**Prompt:** Print again, word for word, all of the records below, and leave the pictures out.

**Records shown:**
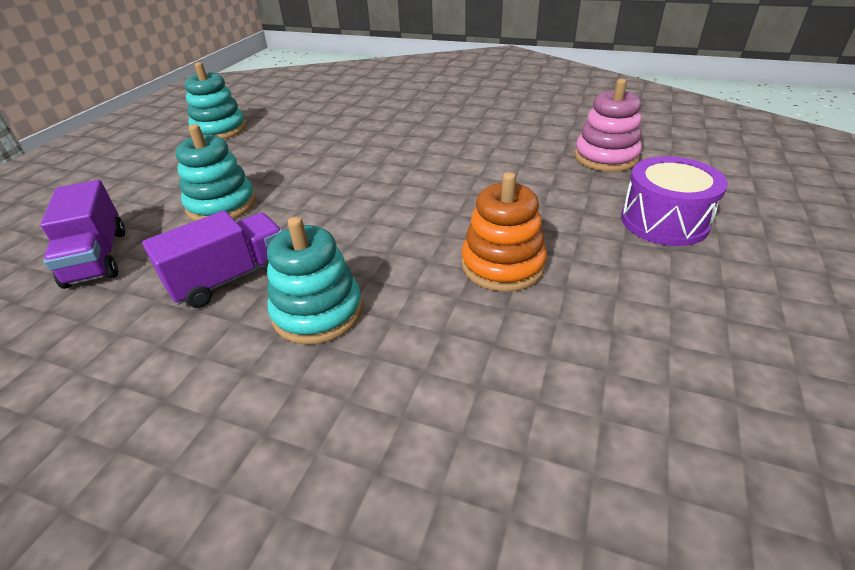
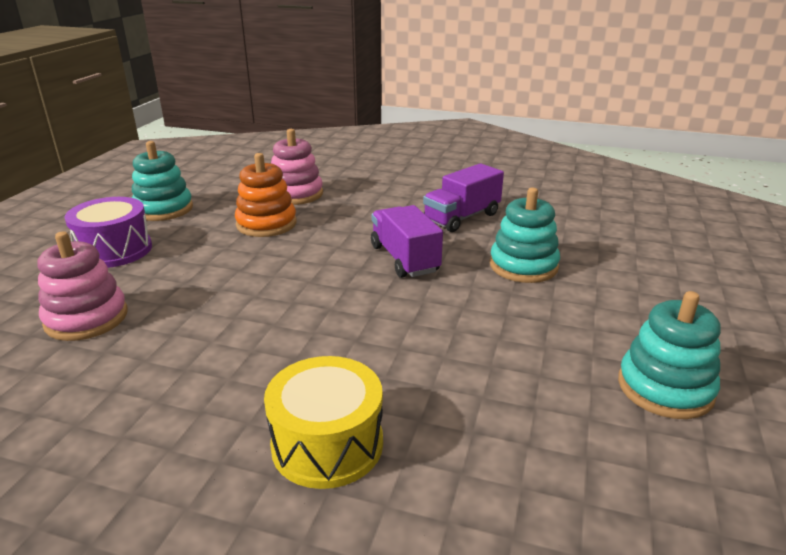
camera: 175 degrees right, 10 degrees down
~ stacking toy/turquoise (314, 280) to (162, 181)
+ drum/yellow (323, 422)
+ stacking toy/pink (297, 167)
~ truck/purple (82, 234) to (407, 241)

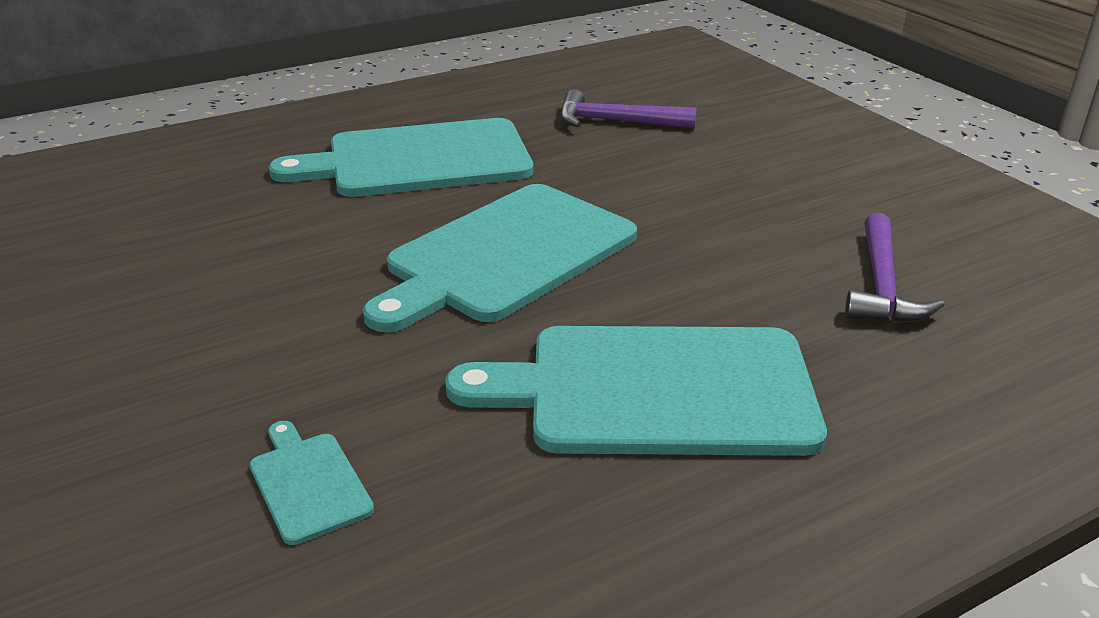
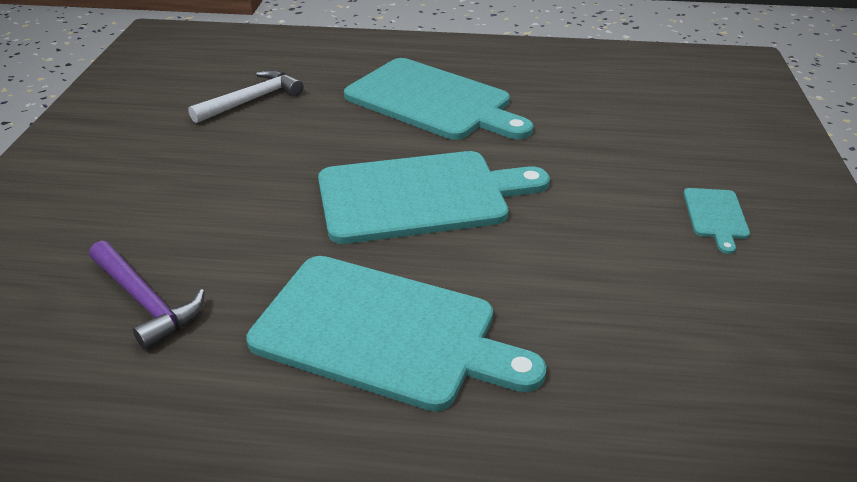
camera: 145 degrees left, 5 degrees up
~ hammer/purple (894, 268) to hammer/white (246, 96)
~ cutting board/turquoise (312, 483) to (716, 221)

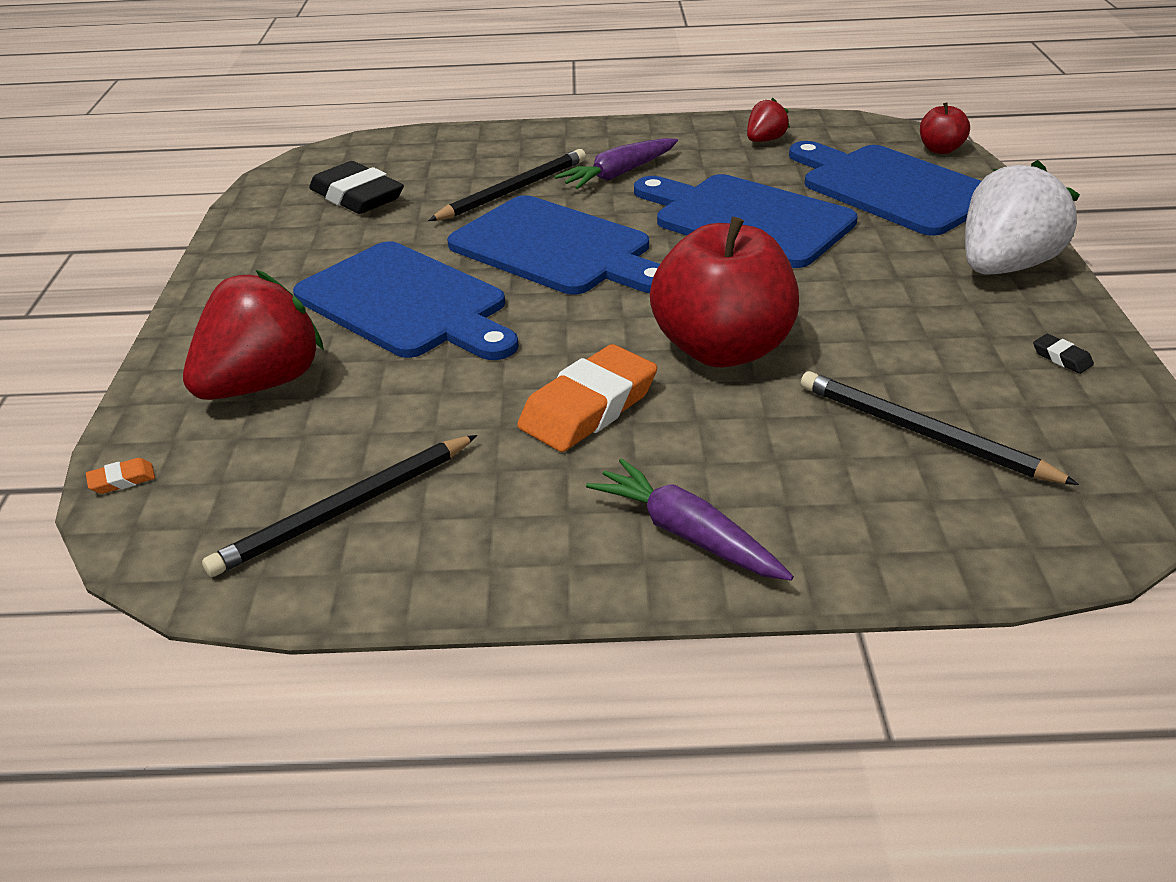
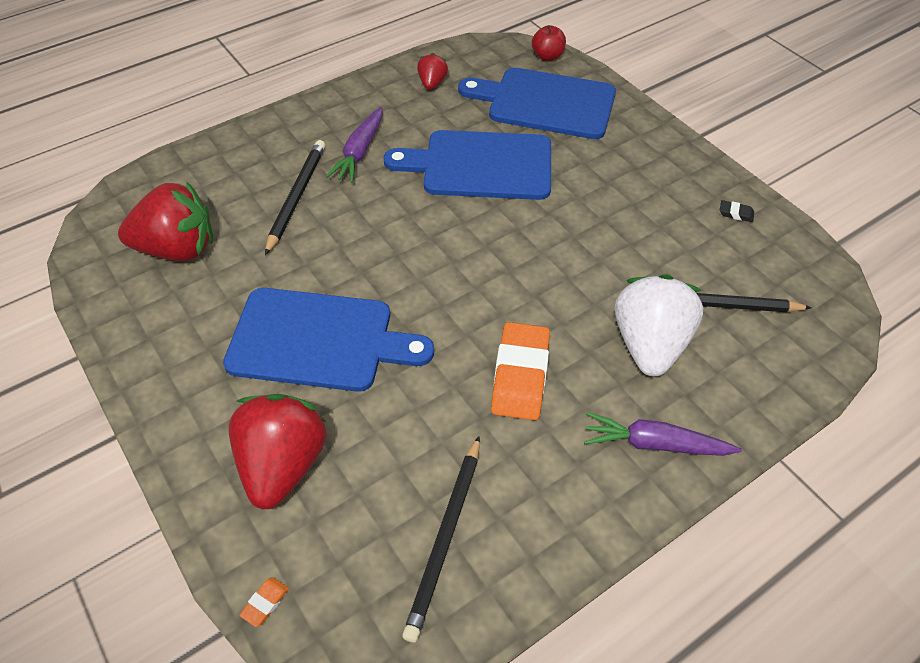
camera: 35 degrees left, 15 degrees up
~ eraser/black (356, 187) to strawberry/red (165, 221)
~ strawberry/white (1022, 217) to (659, 325)
- cutting board/blue (553, 245)
- apple/red (724, 292)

**Solution to this problem:**
camera: 175 degrees right, 10 degrees down
~ stacking toy/turquoise (314, 280) to (162, 181)
+ drum/yellow (323, 422)
+ stacking toy/pink (297, 167)
~ truck/purple (82, 234) to (407, 241)

camera: 145 degrees left, 5 degrees up
~ hammer/purple (894, 268) to hammer/white (246, 96)
~ cutting board/turquoise (312, 483) to (716, 221)

camera: 35 degrees left, 15 degrees up
~ eraser/black (356, 187) to strawberry/red (165, 221)
~ strawberry/white (1022, 217) to (659, 325)
- cutting board/blue (553, 245)
- apple/red (724, 292)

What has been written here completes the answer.